[Scene difference descriptions]
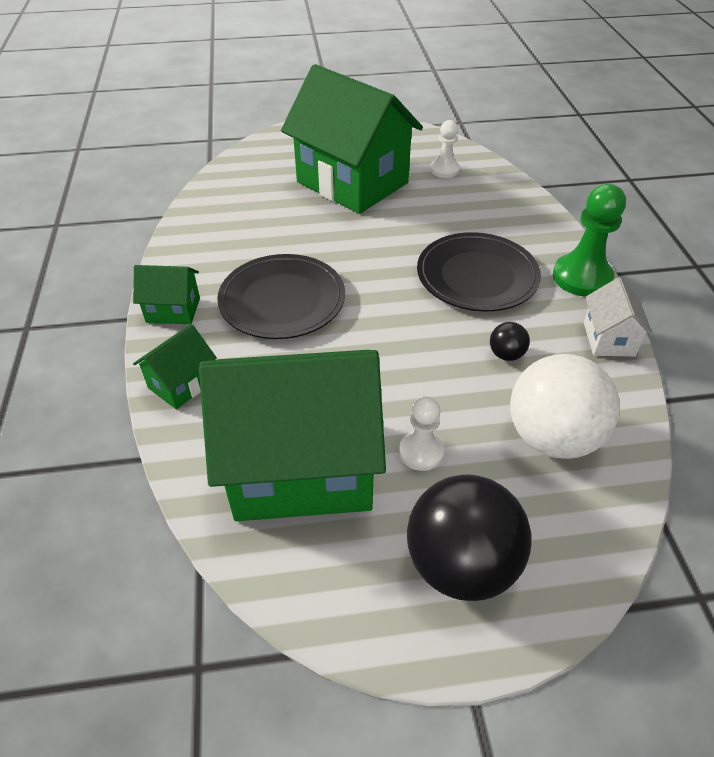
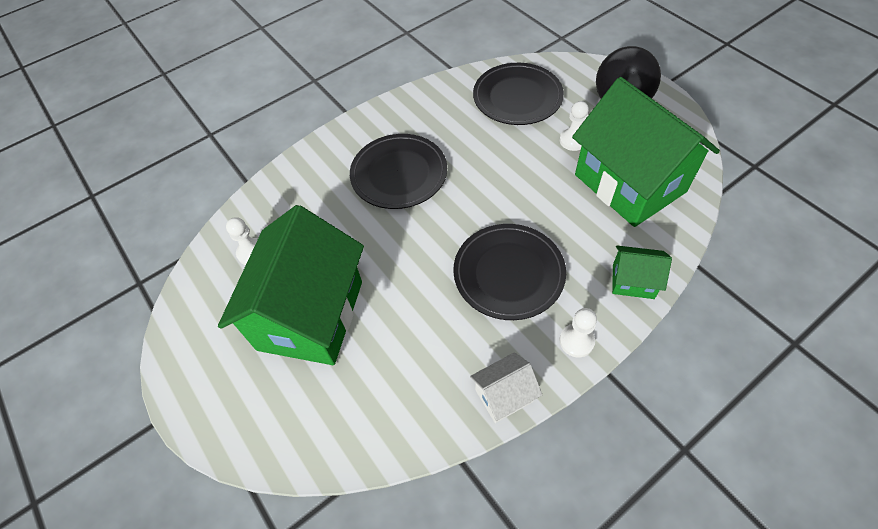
camera: 115 degrees left, 10 degrees up
(173, 310) = (576, 341): green house -> white pawn
(506, 354) = (468, 133): black ball -> none
(552, 437) = (517, 97): white ball -> black plate
(582, 277) = (365, 123): green pawn -> none
(608, 339) = (420, 97): white house -> white house (504, 395)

- _AIM OF THE TASK_:
In this exercise, set down all of the data exactly, without the pictures.

- _RESPONSE TO THE EXERCISE_:
camera: 115 degrees left, 10 degrees up
(173, 310) = (576, 341): green house -> white pawn
(506, 354) = (468, 133): black ball -> none
(552, 437) = (517, 97): white ball -> black plate
(582, 277) = (365, 123): green pawn -> none
(608, 339) = (420, 97): white house -> white house (504, 395)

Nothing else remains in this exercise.